■ RECORDS FOR THE EXERCISE
__________________________________________________

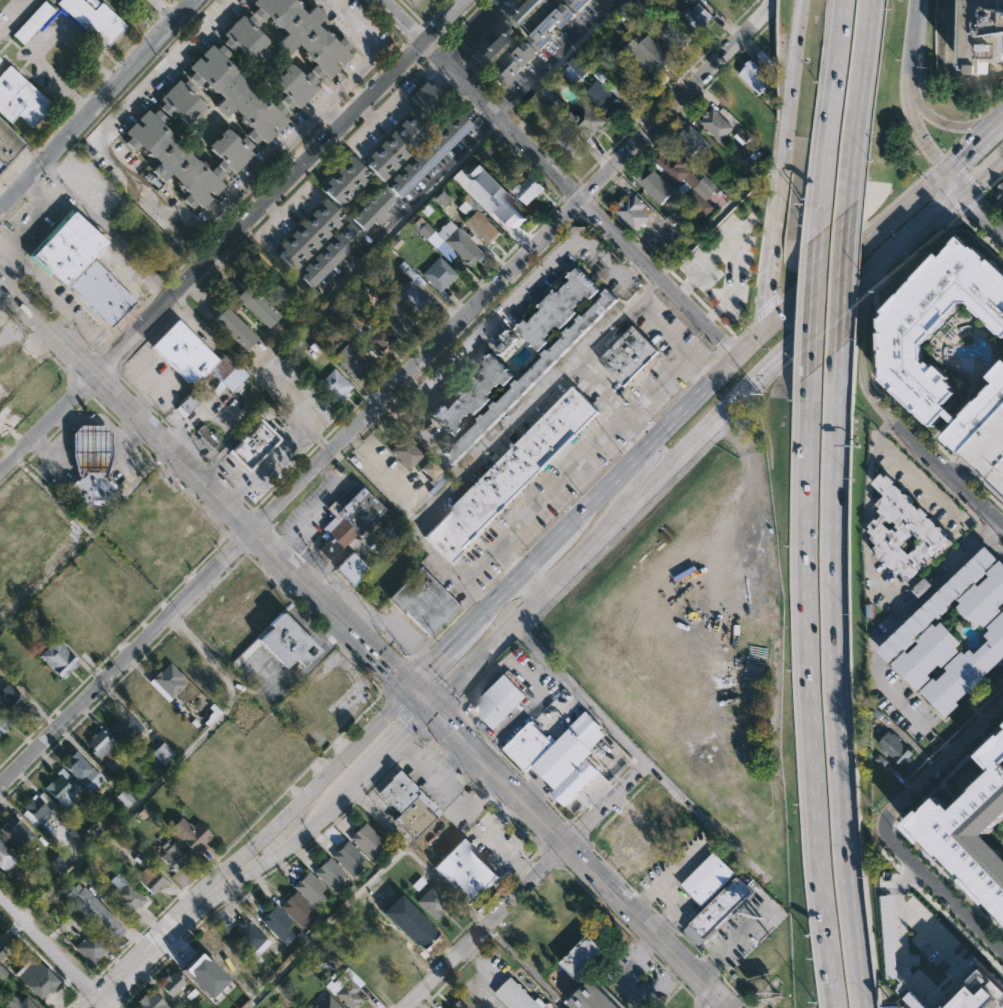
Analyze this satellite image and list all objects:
park: (3, 3)
road: (173, 3)
building: (578, 3)
road: (766, 4)
road: (164, 10)
road: (164, 11)
road: (16, 16)
building: (697, 16)
building: (541, 17)
building: (95, 19)
road: (456, 20)
building: (33, 21)
road: (424, 22)
road: (469, 29)
building: (670, 30)
building: (983, 32)
building: (306, 33)
road: (414, 34)
building: (245, 35)
road: (367, 37)
road: (797, 43)
road: (134, 44)
road: (46, 45)
road: (426, 50)
building: (503, 52)
building: (647, 53)
building: (0, 60)
building: (578, 67)
road: (105, 77)
road: (372, 77)
building: (755, 77)
road: (131, 83)
road: (393, 83)
building: (295, 85)
road: (93, 90)
road: (335, 90)
road: (666, 90)
road: (908, 91)
building: (238, 93)
building: (606, 95)
building: (20, 97)
building: (425, 97)
building: (181, 100)
road: (96, 103)
road: (80, 104)
road: (857, 104)
road: (993, 107)
road: (316, 111)
road: (366, 112)
road: (331, 113)
road: (334, 115)
road: (498, 115)
road: (829, 117)
road: (482, 118)
building: (587, 119)
road: (1002, 119)
road: (943, 122)
building: (715, 123)
road: (489, 126)
road: (974, 126)
road: (55, 133)
building: (562, 138)
building: (691, 139)
road: (652, 141)
building: (398, 143)
building: (9, 144)
road: (953, 144)
road: (974, 146)
building: (231, 149)
building: (430, 154)
building: (175, 158)
road: (935, 159)
road: (318, 160)
road: (560, 162)
building: (507, 164)
road: (528, 164)
road: (783, 166)
road: (964, 171)
road: (50, 172)
traffic signals: (947, 172)
road: (982, 173)
road: (134, 177)
road: (559, 177)
road: (42, 180)
building: (347, 181)
road: (579, 181)
building: (688, 181)
building: (656, 186)
building: (529, 189)
road: (33, 190)
road: (571, 190)
road: (588, 190)
road: (944, 191)
building: (1001, 191)
traffic signals: (962, 192)
road: (981, 195)
road: (562, 198)
road: (914, 198)
road: (246, 203)
road: (43, 204)
road: (970, 204)
road: (972, 206)
road: (269, 209)
road: (283, 209)
building: (373, 209)
road: (13, 210)
building: (509, 212)
building: (634, 212)
road: (579, 213)
road: (579, 215)
road: (930, 218)
road: (268, 225)
building: (481, 228)
road: (704, 228)
road: (856, 232)
road: (229, 234)
building: (310, 234)
road: (982, 236)
road: (247, 237)
road: (114, 241)
building: (448, 241)
building: (66, 247)
building: (331, 254)
road: (914, 255)
road: (882, 259)
road: (218, 264)
road: (7, 267)
road: (665, 267)
road: (635, 268)
road: (520, 269)
road: (830, 269)
road: (8, 270)
building: (438, 274)
road: (204, 275)
road: (674, 276)
building: (280, 278)
road: (840, 279)
road: (768, 282)
road: (684, 286)
road: (522, 288)
building: (413, 289)
road: (158, 290)
road: (190, 290)
building: (100, 293)
road: (56, 298)
road: (862, 298)
road: (698, 300)
road: (833, 300)
road: (43, 301)
road: (812, 303)
building: (259, 305)
road: (176, 306)
building: (558, 307)
road: (767, 309)
road: (677, 312)
road: (712, 313)
traffic signals: (780, 315)
building: (395, 316)
road: (614, 316)
road: (12, 317)
road: (442, 318)
road: (791, 321)
building: (331, 322)
road: (123, 326)
road: (725, 326)
building: (236, 327)
traffic signals: (803, 328)
road: (742, 331)
road: (78, 336)
road: (758, 336)
building: (376, 340)
road: (36, 342)
road: (139, 342)
building: (903, 344)
road: (724, 345)
road: (91, 349)
road: (804, 349)
road: (861, 353)
building: (626, 355)
building: (197, 357)
road: (53, 359)
road: (712, 359)
building: (354, 361)
road: (106, 364)
building: (13, 367)
road: (726, 368)
road: (699, 373)
building: (530, 376)
road: (410, 381)
road: (128, 385)
building: (336, 385)
building: (33, 390)
road: (879, 390)
road: (85, 391)
building: (471, 395)
road: (382, 397)
road: (642, 398)
road: (144, 401)
road: (669, 402)
building: (189, 403)
road: (81, 404)
road: (290, 405)
road: (104, 411)
road: (382, 411)
road: (738, 412)
building: (8, 418)
road: (161, 418)
road: (66, 420)
road: (884, 428)
road: (641, 431)
road: (241, 432)
road: (53, 433)
road: (177, 434)
road: (129, 436)
road: (352, 440)
road: (321, 442)
road: (352, 442)
building: (253, 445)
road: (40, 446)
building: (90, 450)
gas station: (90, 450)
road: (344, 450)
building: (988, 451)
parking garage: (988, 451)
building: (406, 452)
road: (642, 452)
road: (29, 457)
road: (339, 457)
road: (21, 464)
road: (264, 464)
road: (334, 464)
road: (207, 465)
road: (961, 469)
road: (10, 470)
road: (326, 470)
road: (643, 471)
road: (928, 471)
road: (963, 472)
road: (8, 473)
building: (511, 473)
road: (947, 474)
road: (387, 476)
road: (284, 477)
road: (204, 486)
road: (182, 490)
building: (90, 491)
road: (237, 494)
road: (546, 494)
road: (987, 494)
road: (576, 496)
road: (298, 499)
road: (247, 505)
road: (312, 508)
road: (975, 517)
road: (614, 518)
building: (351, 519)
road: (261, 520)
road: (983, 525)
road: (623, 527)
building: (162, 530)
building: (906, 532)
road: (275, 534)
road: (991, 534)
road: (992, 534)
road: (999, 540)
building: (27, 542)
road: (237, 544)
road: (286, 544)
road: (548, 548)
road: (511, 562)
road: (506, 563)
building: (352, 568)
road: (536, 579)
building: (122, 590)
building: (984, 599)
road: (497, 600)
building: (425, 602)
road: (351, 605)
building: (939, 605)
road: (457, 616)
road: (888, 630)
road: (519, 632)
building: (82, 635)
building: (290, 643)
road: (113, 650)
building: (928, 654)
building: (59, 658)
road: (438, 661)
road: (481, 669)
building: (967, 671)
road: (123, 677)
road: (836, 678)
building: (41, 680)
building: (169, 680)
road: (809, 690)
traffic signals: (409, 691)
road: (577, 694)
building: (323, 697)
building: (501, 699)
building: (145, 702)
building: (13, 703)
road: (456, 705)
traffic signals: (427, 710)
road: (458, 710)
road: (467, 722)
building: (3, 725)
road: (962, 725)
building: (127, 727)
road: (480, 736)
road: (432, 741)
building: (529, 746)
road: (492, 748)
building: (897, 748)
road: (387, 749)
road: (404, 750)
building: (569, 750)
building: (104, 752)
road: (454, 761)
road: (507, 762)
road: (941, 762)
road: (622, 767)
road: (307, 768)
building: (263, 770)
building: (83, 771)
road: (431, 773)
road: (378, 775)
road: (522, 776)
road: (473, 778)
building: (575, 782)
building: (62, 789)
road: (311, 790)
road: (537, 791)
building: (398, 792)
road: (597, 793)
road: (485, 795)
road: (358, 798)
road: (495, 805)
road: (604, 805)
building: (35, 808)
road: (557, 810)
road: (577, 813)
road: (506, 815)
building: (416, 816)
building: (618, 826)
road: (897, 827)
road: (576, 831)
building: (971, 833)
building: (190, 834)
road: (526, 834)
building: (19, 835)
road: (492, 839)
building: (367, 841)
road: (287, 847)
building: (646, 847)
road: (566, 849)
road: (596, 850)
road: (574, 852)
building: (173, 854)
road: (535, 854)
building: (5, 857)
road: (417, 857)
road: (550, 857)
building: (349, 859)
road: (523, 867)
road: (906, 869)
road: (614, 870)
building: (466, 872)
road: (667, 873)
building: (330, 875)
building: (150, 879)
building: (708, 879)
road: (629, 887)
building: (310, 889)
road: (941, 891)
road: (497, 893)
road: (231, 897)
building: (128, 899)
road: (642, 899)
building: (432, 902)
road: (598, 903)
road: (942, 906)
building: (297, 909)
road: (654, 911)
building: (718, 911)
building: (95, 913)
road: (475, 915)
road: (899, 918)
road: (671, 919)
building: (276, 922)
road: (665, 922)
building: (410, 923)
road: (323, 926)
road: (483, 926)
building: (249, 937)
road: (450, 941)
road: (689, 941)
road: (484, 942)
road: (983, 946)
road: (642, 947)
building: (91, 948)
road: (153, 948)
road: (54, 953)
building: (222, 954)
road: (470, 956)
building: (585, 958)
road: (998, 961)
road: (657, 962)
road: (711, 962)
road: (524, 964)
road: (49, 966)
road: (668, 973)
building: (37, 978)
parking lot: (639, 978)
road: (477, 979)
building: (172, 982)
road: (443, 983)
road: (89, 986)
road: (706, 986)
building: (348, 987)
road: (629, 988)
road: (684, 989)
road: (732, 989)
building: (982, 993)
road: (107, 994)
building: (520, 996)
building: (592, 996)
road: (85, 1000)
building: (151, 1001)
building: (18, 1002)
building: (327, 1003)
building: (460, 1004)
road: (695, 1005)
road: (697, 1005)
road: (717, 1005)
road: (115, 1006)
building: (902, 1007)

__________________________________________________

■ WHAT THE TASK ASKS
A copy of each line in the data above that holds the string "signals" is needed.

■ WRITTEN RESPONSE
traffic signals: (947, 172)
traffic signals: (962, 192)
traffic signals: (780, 315)
traffic signals: (803, 328)
traffic signals: (409, 691)
traffic signals: (427, 710)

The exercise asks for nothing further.